*EXERCISE GOAL*. Copy out every line below that contains the word "with".

*GIVEN DATA*.
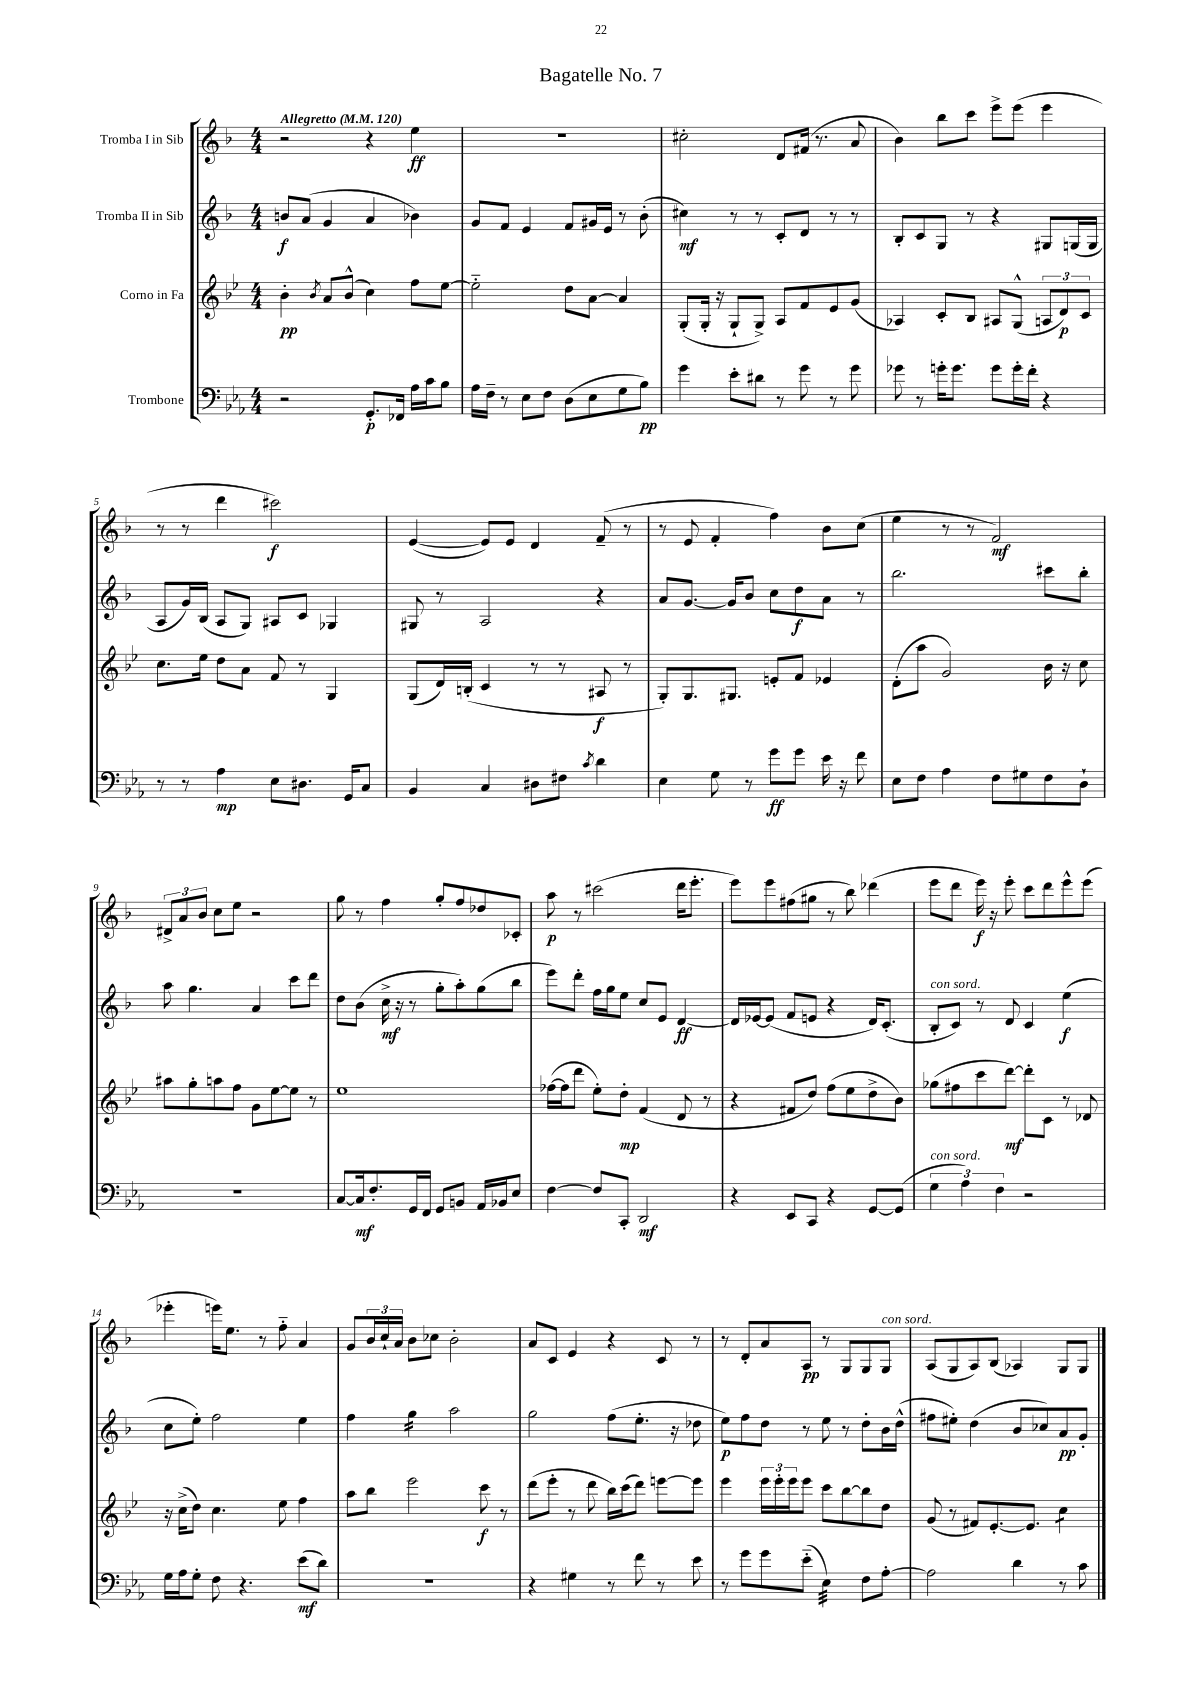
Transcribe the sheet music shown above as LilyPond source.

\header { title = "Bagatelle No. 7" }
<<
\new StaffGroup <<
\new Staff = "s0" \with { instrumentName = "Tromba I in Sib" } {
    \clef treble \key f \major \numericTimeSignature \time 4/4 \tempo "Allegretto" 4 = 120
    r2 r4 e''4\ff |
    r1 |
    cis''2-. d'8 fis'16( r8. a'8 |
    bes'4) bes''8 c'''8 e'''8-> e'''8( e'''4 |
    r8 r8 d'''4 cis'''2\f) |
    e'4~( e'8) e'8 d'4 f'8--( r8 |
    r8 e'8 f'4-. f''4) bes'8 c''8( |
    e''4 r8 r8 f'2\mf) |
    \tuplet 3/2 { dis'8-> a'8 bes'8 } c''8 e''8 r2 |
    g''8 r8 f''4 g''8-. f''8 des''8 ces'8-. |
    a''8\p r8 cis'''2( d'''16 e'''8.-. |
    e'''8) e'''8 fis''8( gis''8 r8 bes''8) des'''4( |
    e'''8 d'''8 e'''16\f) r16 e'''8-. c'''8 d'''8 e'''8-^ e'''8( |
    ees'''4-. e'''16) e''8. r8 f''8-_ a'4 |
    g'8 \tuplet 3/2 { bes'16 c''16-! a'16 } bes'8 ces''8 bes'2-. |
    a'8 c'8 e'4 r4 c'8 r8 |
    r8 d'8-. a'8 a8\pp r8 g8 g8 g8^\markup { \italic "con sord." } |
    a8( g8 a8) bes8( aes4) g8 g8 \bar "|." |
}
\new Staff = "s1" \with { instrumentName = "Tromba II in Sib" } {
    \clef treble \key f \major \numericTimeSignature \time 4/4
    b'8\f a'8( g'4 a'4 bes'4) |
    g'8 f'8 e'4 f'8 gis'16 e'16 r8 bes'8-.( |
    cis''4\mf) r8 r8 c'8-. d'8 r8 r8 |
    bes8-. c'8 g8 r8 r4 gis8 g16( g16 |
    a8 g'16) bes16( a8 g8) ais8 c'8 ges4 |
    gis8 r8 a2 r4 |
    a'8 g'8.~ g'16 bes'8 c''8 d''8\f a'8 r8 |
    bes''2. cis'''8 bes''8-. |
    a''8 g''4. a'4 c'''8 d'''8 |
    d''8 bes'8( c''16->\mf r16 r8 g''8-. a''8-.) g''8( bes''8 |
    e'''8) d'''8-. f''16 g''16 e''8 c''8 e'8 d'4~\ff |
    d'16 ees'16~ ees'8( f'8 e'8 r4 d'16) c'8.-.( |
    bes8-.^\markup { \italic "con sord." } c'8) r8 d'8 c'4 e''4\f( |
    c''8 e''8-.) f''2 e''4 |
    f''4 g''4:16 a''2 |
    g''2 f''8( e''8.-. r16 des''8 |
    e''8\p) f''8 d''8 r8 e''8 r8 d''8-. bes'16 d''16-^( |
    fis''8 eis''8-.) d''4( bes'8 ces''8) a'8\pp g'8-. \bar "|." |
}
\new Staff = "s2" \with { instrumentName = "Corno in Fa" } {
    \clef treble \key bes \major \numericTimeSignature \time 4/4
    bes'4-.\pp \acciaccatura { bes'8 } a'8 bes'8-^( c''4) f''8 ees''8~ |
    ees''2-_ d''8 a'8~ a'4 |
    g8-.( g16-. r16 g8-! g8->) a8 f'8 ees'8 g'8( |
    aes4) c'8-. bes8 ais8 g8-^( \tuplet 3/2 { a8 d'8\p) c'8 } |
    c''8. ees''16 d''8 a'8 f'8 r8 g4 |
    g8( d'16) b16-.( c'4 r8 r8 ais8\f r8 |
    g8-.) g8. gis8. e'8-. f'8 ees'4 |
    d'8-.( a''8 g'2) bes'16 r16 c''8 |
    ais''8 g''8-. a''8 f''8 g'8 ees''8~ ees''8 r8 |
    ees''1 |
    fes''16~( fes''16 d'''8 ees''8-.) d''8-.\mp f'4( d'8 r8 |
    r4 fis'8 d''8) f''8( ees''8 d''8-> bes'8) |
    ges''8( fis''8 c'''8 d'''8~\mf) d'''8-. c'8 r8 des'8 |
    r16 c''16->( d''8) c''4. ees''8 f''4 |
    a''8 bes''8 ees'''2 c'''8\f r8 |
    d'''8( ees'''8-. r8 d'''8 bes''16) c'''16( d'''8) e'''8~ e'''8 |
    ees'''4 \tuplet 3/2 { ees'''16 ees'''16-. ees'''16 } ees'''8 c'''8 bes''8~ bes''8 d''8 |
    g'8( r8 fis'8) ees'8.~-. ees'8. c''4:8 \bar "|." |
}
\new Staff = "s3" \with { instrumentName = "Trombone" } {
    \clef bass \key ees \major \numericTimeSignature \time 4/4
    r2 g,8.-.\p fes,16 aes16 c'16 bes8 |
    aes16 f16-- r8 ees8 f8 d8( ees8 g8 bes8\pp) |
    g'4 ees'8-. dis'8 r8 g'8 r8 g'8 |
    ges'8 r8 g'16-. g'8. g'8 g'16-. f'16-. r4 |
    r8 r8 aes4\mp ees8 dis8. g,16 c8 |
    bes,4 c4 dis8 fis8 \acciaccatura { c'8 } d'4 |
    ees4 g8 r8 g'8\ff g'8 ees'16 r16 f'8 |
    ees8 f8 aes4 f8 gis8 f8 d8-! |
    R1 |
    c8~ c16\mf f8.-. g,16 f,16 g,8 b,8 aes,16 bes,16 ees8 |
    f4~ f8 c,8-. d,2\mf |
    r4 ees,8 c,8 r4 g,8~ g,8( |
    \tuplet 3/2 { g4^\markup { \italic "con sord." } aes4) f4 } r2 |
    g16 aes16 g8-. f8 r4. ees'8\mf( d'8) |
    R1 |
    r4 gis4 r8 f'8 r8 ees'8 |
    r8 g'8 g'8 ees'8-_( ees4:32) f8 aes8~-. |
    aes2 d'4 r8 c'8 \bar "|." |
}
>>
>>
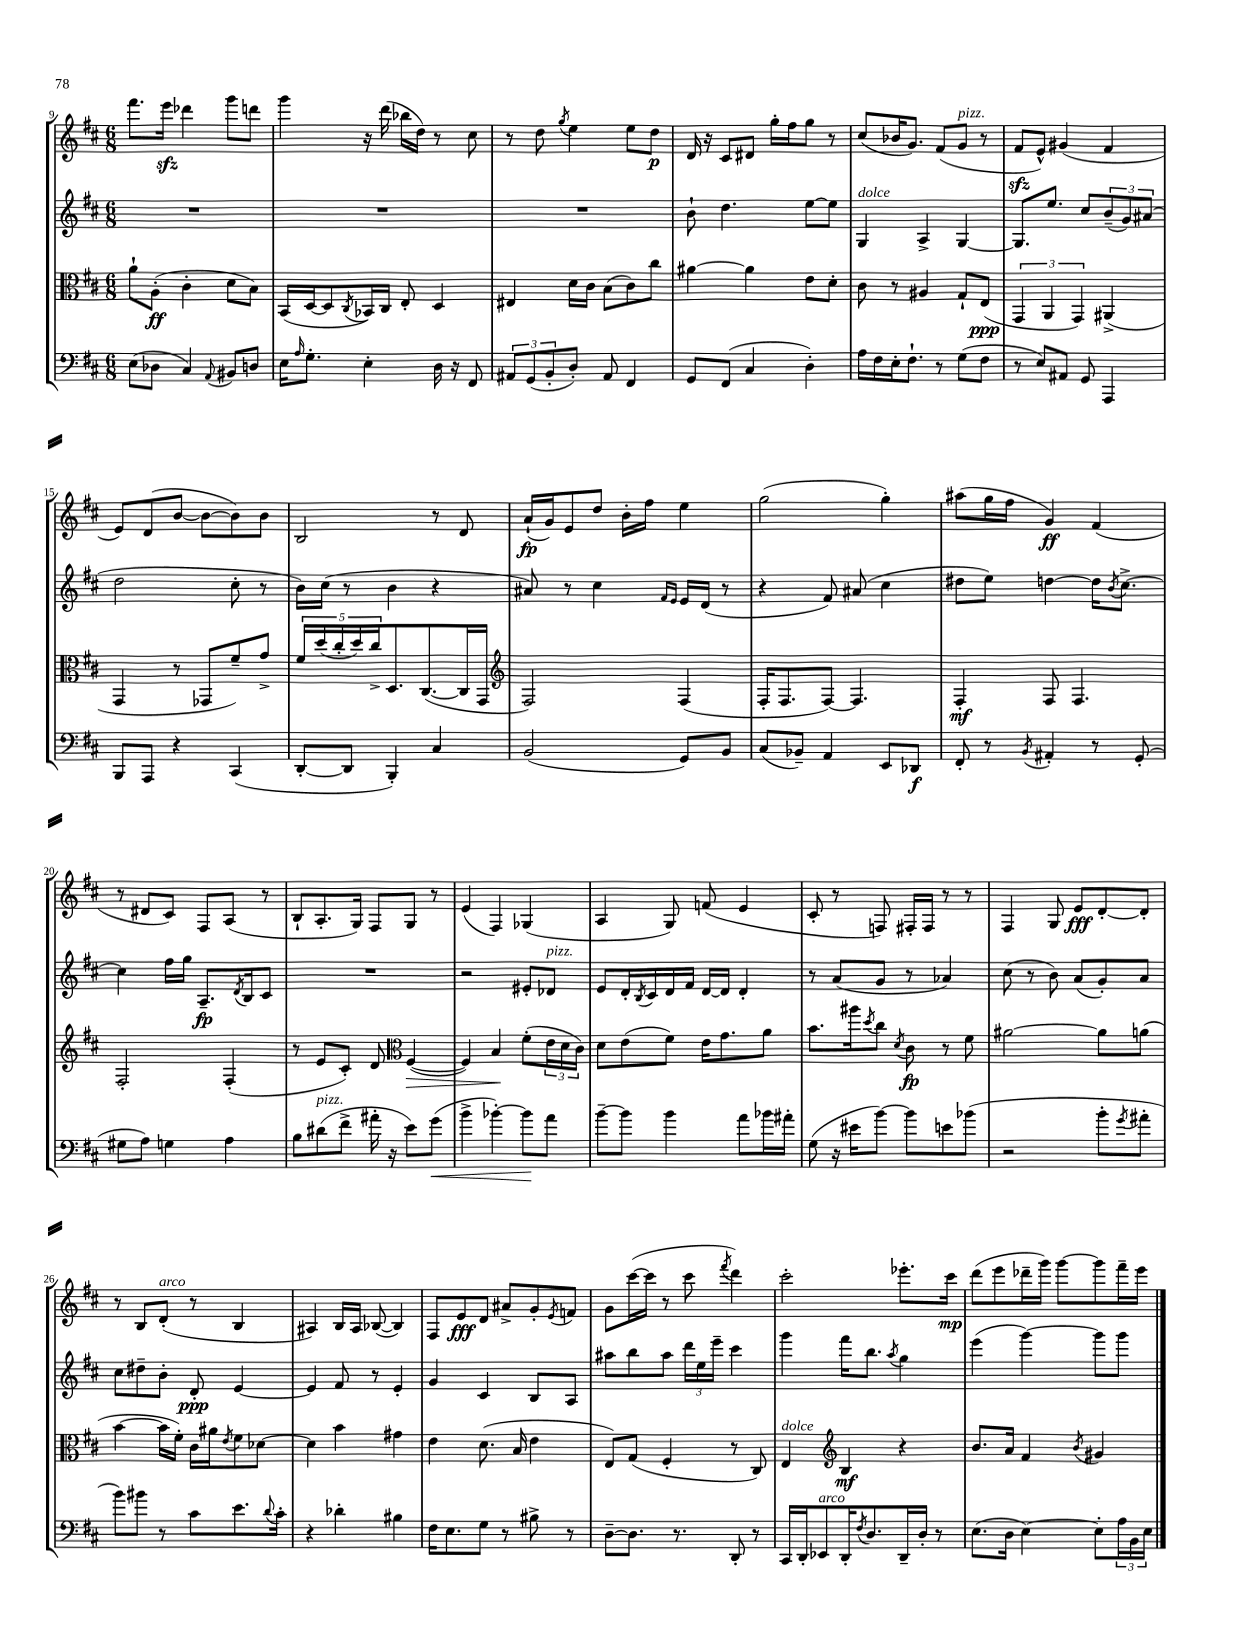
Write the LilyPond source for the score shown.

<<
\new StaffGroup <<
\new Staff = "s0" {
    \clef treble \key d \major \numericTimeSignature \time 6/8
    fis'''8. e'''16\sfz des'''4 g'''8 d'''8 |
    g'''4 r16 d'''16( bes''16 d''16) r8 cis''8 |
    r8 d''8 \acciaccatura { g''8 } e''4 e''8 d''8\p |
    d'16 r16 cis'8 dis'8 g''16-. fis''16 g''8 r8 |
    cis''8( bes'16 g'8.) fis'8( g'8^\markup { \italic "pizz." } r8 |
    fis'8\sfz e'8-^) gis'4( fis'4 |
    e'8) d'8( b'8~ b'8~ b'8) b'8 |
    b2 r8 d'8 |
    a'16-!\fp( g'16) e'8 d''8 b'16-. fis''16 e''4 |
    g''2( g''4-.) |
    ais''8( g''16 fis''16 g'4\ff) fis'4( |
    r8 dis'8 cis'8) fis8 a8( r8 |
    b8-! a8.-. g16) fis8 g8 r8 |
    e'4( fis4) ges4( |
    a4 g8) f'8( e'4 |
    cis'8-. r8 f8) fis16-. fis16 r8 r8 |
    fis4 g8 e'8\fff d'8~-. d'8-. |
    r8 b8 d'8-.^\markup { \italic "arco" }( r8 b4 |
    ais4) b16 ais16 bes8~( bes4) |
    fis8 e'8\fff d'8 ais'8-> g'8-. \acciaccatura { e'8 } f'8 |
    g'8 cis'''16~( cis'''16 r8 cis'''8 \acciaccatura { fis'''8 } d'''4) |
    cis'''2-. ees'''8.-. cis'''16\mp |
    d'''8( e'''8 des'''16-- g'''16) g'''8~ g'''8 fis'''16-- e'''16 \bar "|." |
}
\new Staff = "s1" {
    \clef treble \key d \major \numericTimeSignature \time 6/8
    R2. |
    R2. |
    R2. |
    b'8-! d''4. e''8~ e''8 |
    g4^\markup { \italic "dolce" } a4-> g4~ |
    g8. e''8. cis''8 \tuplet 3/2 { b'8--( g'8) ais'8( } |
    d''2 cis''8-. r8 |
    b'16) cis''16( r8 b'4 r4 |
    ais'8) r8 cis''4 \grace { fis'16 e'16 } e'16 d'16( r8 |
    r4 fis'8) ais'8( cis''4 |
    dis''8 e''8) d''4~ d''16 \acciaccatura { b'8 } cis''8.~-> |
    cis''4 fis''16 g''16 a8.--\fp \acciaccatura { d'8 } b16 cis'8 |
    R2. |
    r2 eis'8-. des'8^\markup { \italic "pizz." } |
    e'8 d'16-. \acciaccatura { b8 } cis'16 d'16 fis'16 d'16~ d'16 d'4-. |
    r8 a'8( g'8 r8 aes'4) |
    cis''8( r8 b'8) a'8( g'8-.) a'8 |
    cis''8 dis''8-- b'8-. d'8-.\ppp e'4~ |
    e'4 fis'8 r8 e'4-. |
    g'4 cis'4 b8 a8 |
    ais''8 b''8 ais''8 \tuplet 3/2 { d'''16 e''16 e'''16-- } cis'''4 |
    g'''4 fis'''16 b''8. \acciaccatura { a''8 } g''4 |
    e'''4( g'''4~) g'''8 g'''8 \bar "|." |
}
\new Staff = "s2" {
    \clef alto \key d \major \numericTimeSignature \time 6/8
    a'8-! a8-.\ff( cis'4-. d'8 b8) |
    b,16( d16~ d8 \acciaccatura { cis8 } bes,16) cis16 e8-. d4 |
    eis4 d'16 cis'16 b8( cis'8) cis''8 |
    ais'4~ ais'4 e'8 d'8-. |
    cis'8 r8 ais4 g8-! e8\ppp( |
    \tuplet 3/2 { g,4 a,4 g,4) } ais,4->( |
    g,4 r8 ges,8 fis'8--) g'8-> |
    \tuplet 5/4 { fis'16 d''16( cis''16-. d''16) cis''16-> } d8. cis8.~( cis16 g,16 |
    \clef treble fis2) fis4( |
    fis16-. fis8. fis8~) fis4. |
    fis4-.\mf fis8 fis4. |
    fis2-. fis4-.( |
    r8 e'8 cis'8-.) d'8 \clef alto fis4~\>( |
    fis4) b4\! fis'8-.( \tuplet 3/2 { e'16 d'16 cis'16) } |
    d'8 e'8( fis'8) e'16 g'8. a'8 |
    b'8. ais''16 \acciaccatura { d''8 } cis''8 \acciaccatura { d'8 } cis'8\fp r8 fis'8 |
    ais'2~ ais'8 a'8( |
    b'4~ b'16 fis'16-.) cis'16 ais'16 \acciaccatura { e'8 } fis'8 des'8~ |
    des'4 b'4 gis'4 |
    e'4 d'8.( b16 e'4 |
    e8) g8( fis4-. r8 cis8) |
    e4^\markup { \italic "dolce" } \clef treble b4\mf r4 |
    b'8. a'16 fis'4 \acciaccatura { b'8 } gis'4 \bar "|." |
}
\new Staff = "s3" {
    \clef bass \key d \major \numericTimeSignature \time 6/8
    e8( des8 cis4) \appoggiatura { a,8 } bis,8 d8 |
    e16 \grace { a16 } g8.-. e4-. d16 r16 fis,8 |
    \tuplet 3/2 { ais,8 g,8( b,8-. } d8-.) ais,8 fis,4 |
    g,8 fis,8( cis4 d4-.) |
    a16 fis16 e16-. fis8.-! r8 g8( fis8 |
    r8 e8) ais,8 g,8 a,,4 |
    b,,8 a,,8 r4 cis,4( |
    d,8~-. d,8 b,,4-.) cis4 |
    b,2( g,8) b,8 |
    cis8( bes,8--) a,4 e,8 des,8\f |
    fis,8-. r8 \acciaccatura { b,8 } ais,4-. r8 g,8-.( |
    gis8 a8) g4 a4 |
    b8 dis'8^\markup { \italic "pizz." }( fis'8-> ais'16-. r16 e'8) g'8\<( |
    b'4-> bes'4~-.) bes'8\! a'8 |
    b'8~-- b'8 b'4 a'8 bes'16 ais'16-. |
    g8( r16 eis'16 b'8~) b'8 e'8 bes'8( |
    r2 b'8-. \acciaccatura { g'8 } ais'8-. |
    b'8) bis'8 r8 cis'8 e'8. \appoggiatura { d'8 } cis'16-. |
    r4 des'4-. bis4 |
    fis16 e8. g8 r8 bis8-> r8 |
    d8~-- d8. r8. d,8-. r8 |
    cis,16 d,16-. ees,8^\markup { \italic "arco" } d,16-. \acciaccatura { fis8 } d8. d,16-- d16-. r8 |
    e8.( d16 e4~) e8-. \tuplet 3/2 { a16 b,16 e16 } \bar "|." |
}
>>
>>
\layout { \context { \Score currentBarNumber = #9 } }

*TASK ANSWER*.
\new Staff = "s0" \with { instrumentName = "Tromba I in Sib" } {
\new Staff = "s1" \with { instrumentName = "Tromba II in Sib" } {
\new Staff = "s2" \with { instrumentName = "Corno in Fa" } {
\new Staff = "s3" \with { instrumentName = "Trombone" } {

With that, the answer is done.